[Information supplied — start]

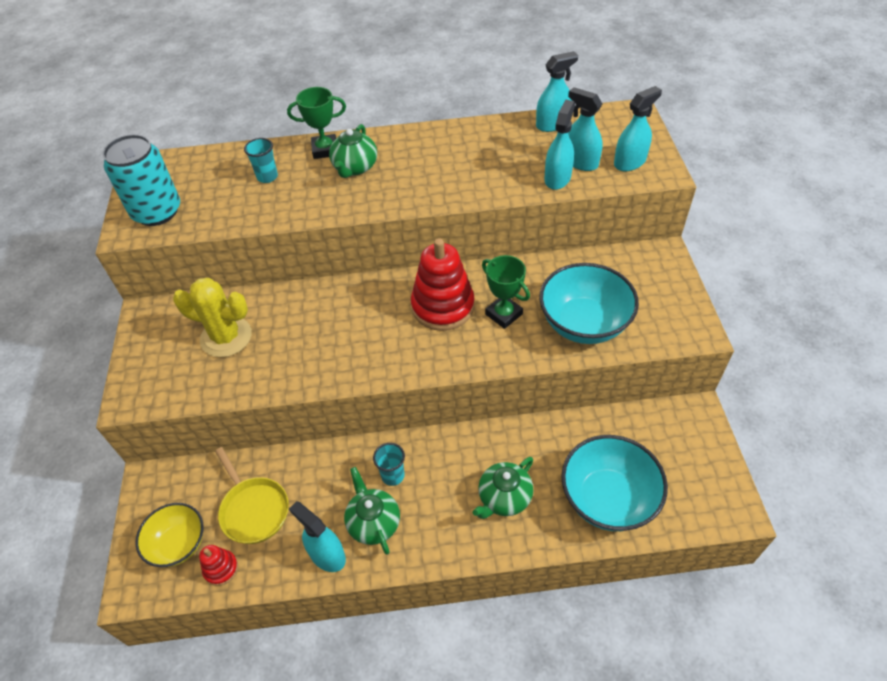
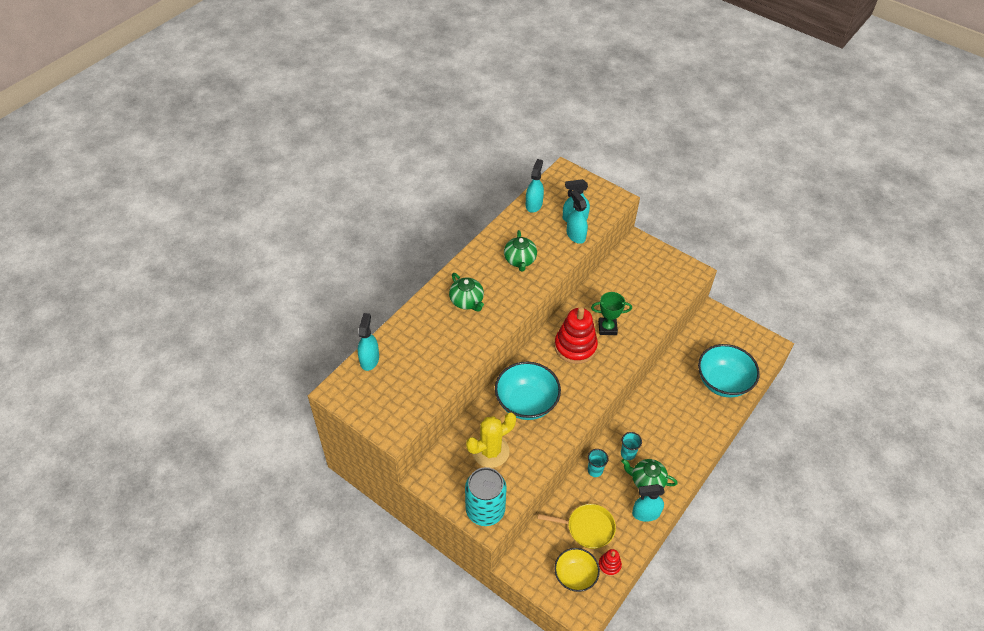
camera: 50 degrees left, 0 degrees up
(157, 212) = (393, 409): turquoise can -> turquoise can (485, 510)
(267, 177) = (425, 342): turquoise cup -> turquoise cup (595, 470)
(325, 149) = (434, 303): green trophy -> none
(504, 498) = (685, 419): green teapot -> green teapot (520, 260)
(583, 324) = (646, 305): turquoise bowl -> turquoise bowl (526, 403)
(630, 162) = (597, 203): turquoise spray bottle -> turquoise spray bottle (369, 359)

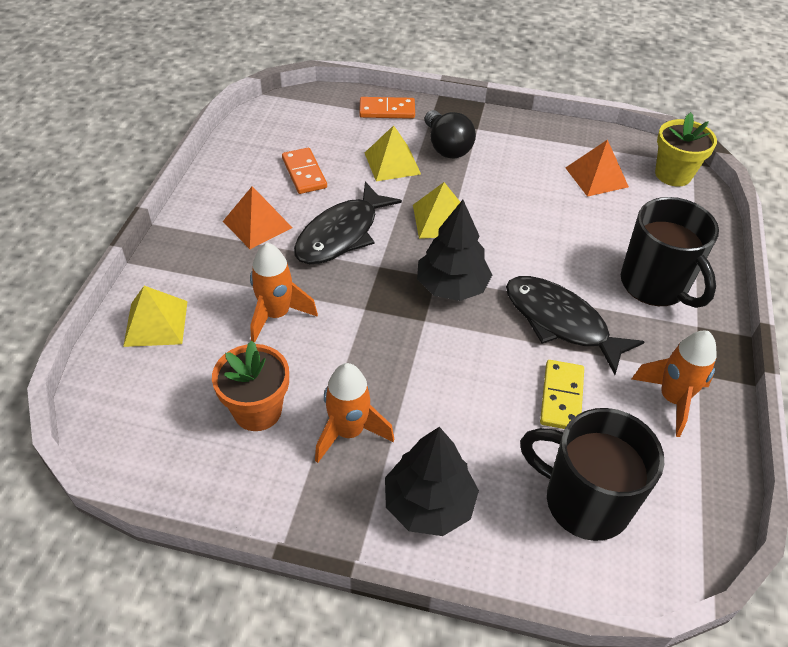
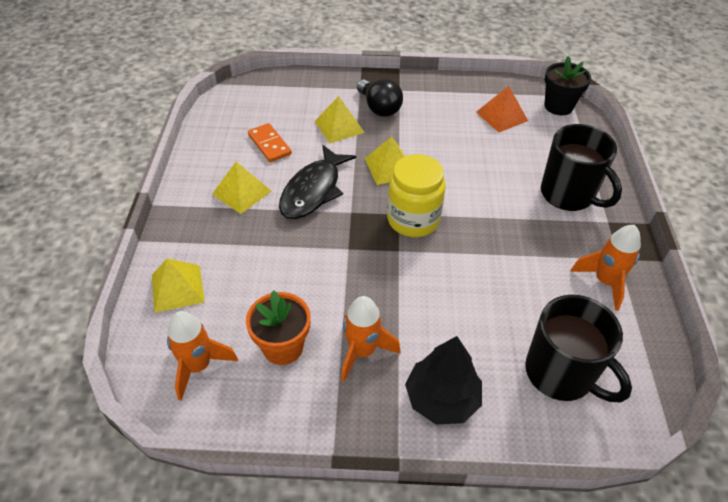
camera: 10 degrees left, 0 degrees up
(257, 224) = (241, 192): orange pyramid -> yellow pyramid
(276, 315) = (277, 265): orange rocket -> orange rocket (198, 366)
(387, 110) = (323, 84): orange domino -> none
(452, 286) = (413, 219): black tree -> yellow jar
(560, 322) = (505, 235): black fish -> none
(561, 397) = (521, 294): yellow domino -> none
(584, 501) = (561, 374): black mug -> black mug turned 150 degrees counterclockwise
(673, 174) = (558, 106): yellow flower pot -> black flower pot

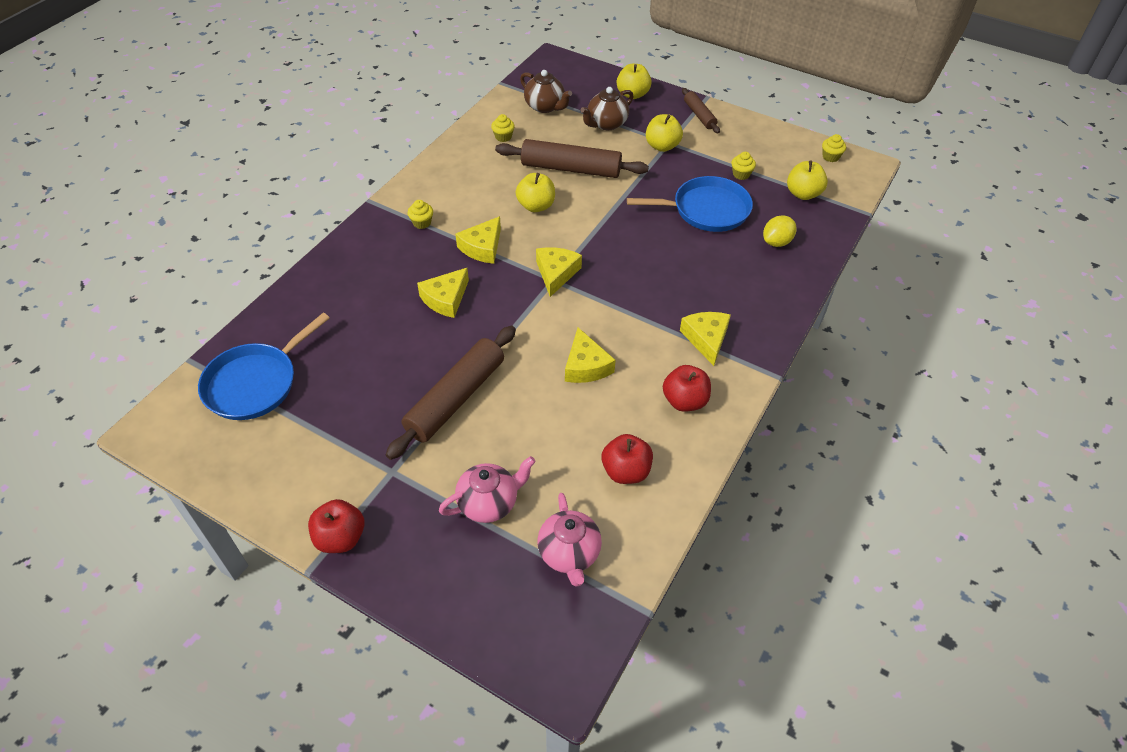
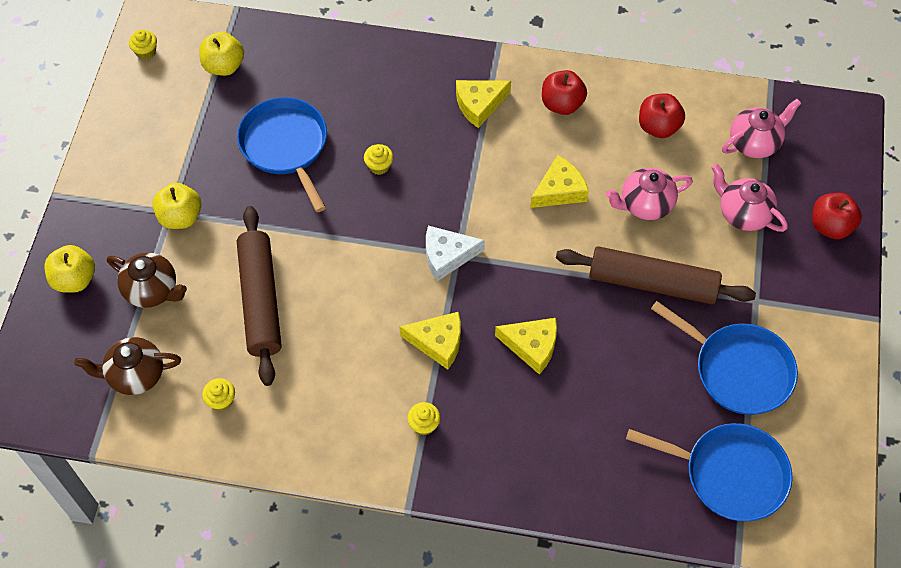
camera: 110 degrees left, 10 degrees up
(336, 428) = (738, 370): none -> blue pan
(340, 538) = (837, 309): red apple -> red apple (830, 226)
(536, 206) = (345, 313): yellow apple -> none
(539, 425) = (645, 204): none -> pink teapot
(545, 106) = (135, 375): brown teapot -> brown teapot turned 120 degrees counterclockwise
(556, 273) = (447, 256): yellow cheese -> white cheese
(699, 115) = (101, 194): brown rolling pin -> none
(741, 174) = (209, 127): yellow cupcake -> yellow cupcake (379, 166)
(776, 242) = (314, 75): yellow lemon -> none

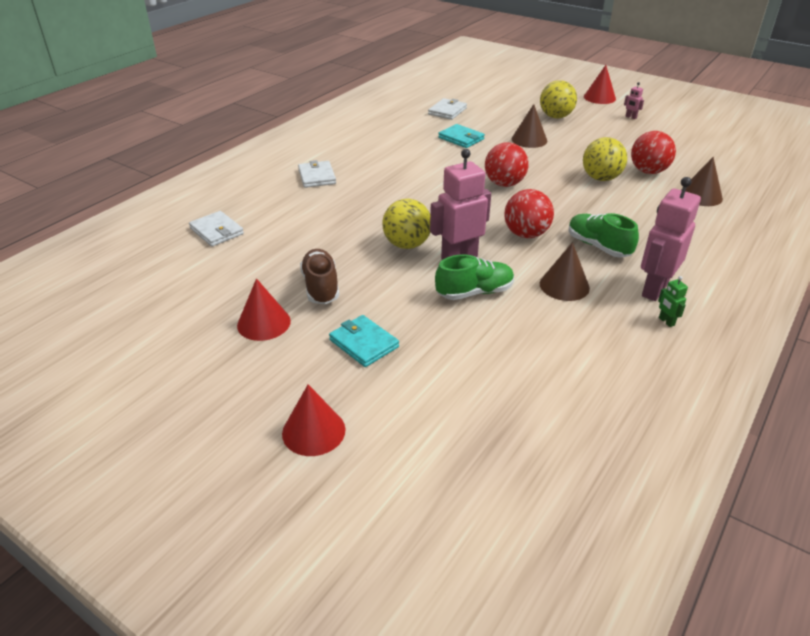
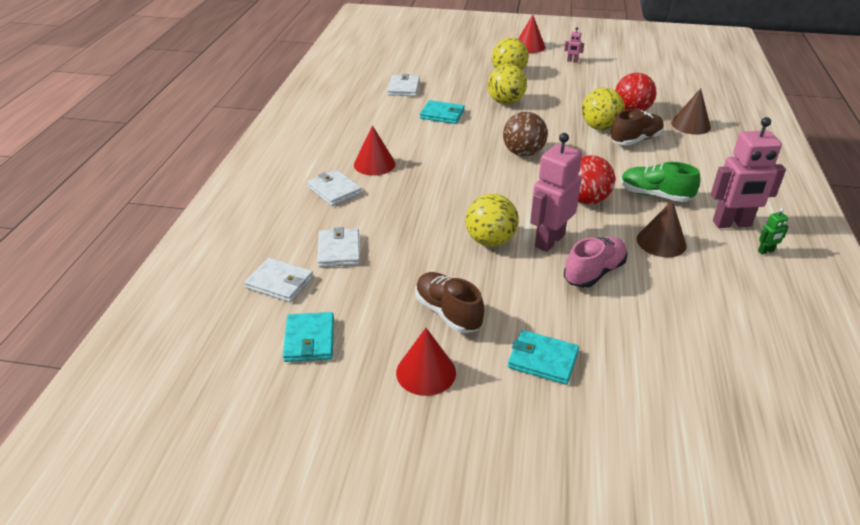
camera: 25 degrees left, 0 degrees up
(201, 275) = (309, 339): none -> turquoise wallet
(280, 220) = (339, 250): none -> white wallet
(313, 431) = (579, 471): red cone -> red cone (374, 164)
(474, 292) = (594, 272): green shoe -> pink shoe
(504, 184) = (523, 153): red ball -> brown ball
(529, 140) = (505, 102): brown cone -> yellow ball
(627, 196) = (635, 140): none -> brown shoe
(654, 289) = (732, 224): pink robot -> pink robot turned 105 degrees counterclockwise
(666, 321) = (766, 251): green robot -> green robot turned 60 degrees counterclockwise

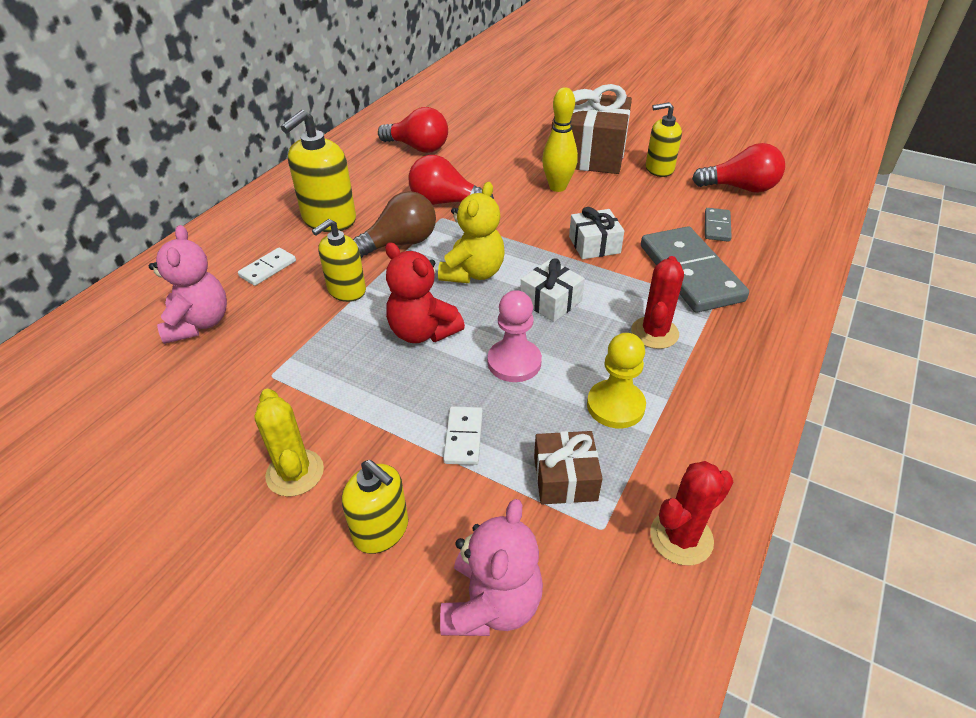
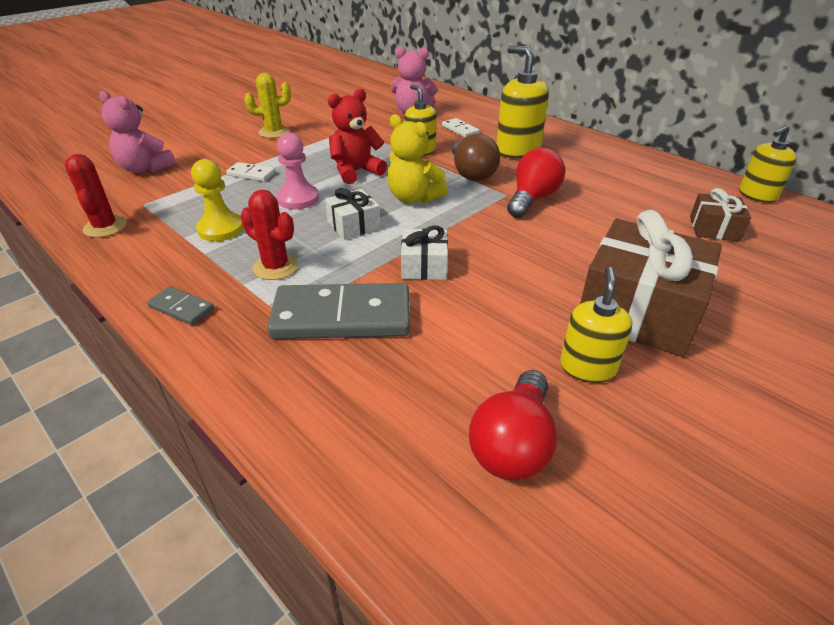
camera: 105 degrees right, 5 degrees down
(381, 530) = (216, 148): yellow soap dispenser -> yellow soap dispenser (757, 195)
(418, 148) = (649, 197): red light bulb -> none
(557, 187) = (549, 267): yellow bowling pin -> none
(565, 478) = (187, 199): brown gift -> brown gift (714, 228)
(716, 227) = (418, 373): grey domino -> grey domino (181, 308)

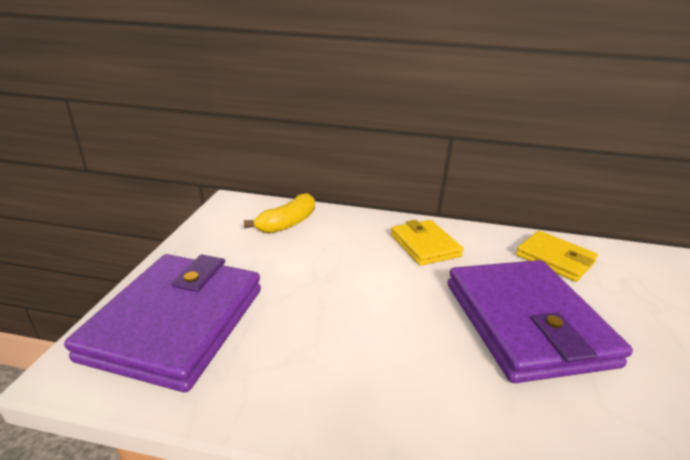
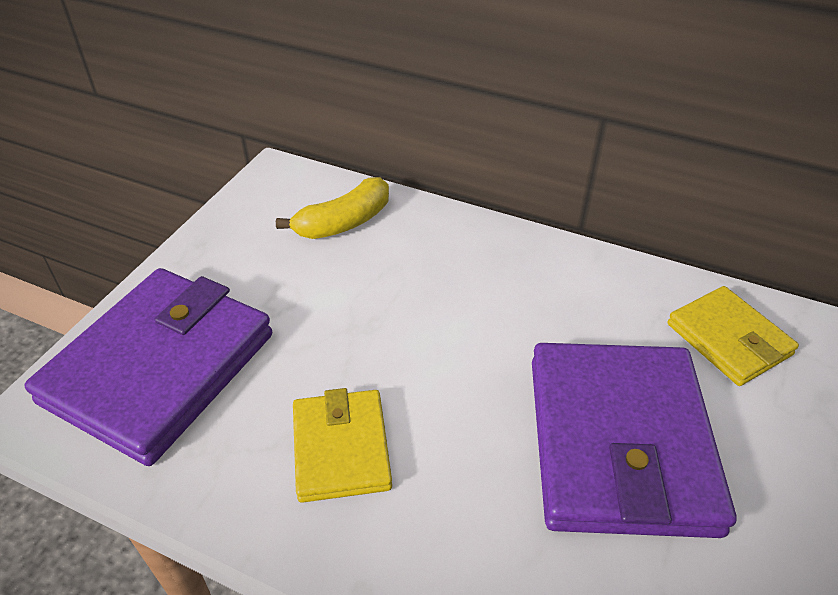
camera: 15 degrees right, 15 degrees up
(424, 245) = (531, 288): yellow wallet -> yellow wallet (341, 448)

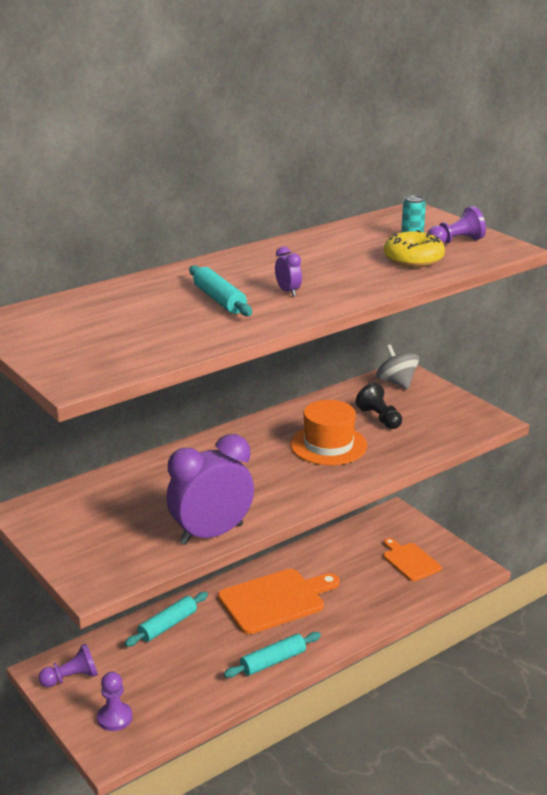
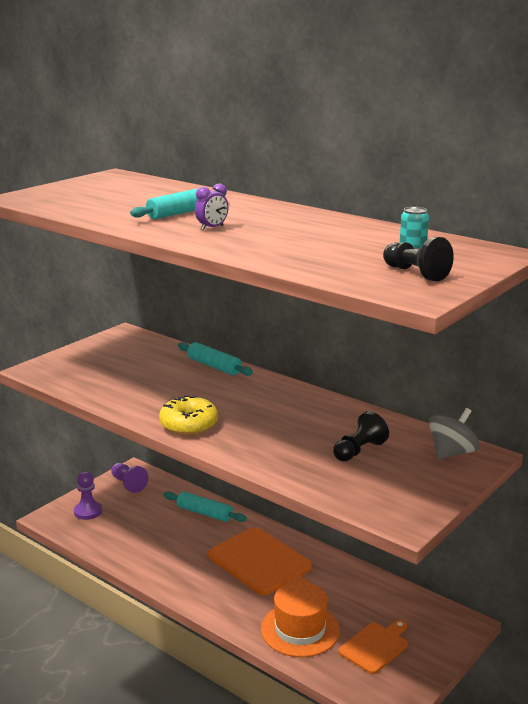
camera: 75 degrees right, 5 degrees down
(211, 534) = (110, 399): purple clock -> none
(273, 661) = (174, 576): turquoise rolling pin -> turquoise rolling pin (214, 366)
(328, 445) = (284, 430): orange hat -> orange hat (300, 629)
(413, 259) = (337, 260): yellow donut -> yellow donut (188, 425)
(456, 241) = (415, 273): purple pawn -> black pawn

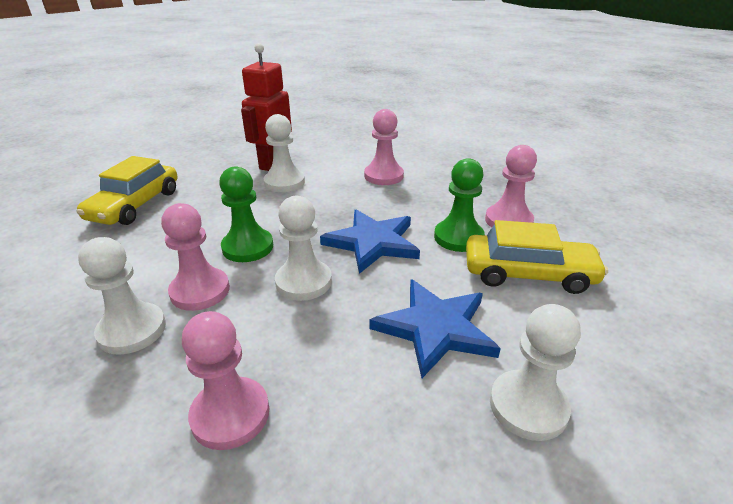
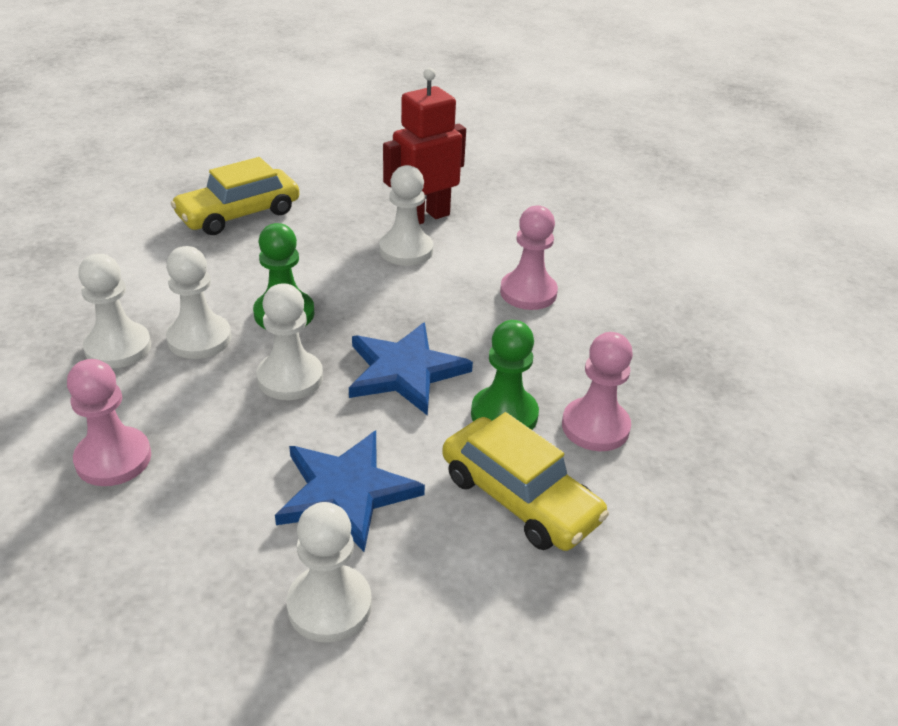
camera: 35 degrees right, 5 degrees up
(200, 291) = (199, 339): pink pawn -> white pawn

[Information supplied — finish]

### Task brief
Retrieve every line above holding the word "wallet".

### Reply
(201, 275) = (309, 339): none -> turquoise wallet
(280, 220) = (339, 250): none -> white wallet
(424, 245) = (531, 288): yellow wallet -> yellow wallet (341, 448)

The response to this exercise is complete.